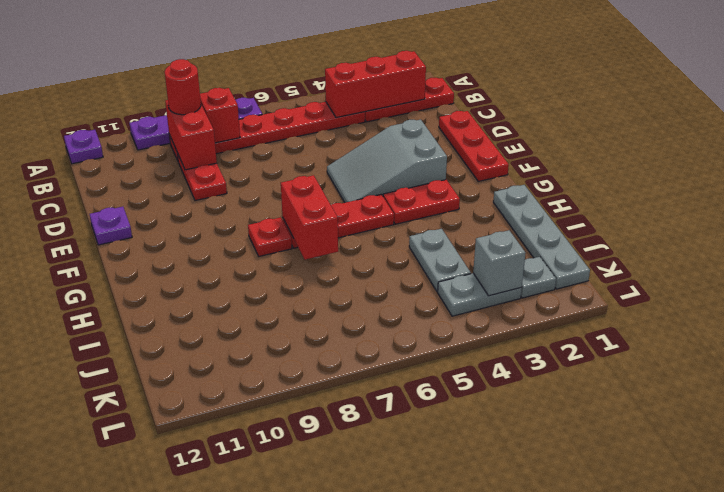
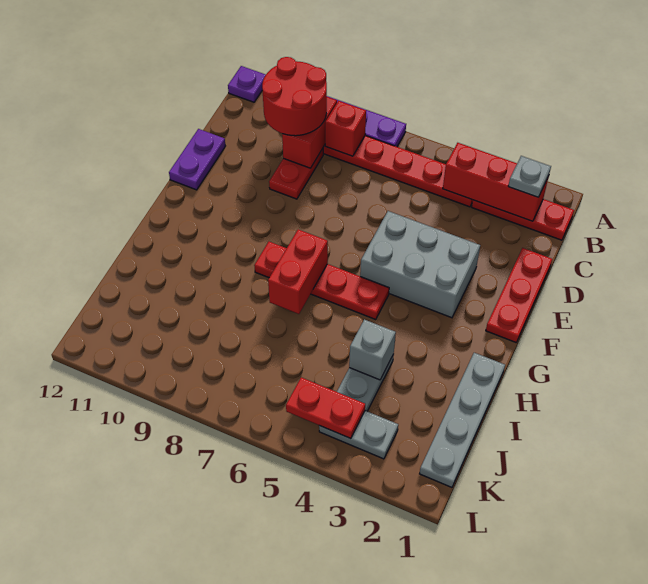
red round brick B9 level 3 -> red round brick B9:C10 level 3
grey slope E3:F5 level 1 top 3 -> grey brick E3:F5 level 1
purple plate E12 level 1 -> purple plate D12:E12 level 1
red plate G3:G4 level 1 -> red plate K4:K5 level 2
grey plate K2 level 1 -> grey plate B2 level 3
grey brick K3 level 2 -> grey brick I4 level 2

* * * *

#### EXERCISE DESCRIPTION
All of the material above is to be copied exactly, except for its images.

#### EXERCISE SOLUTION
red round brick B9 level 3 -> red round brick B9:C10 level 3
grey slope E3:F5 level 1 top 3 -> grey brick E3:F5 level 1
purple plate E12 level 1 -> purple plate D12:E12 level 1
red plate G3:G4 level 1 -> red plate K4:K5 level 2
grey plate K2 level 1 -> grey plate B2 level 3
grey brick K3 level 2 -> grey brick I4 level 2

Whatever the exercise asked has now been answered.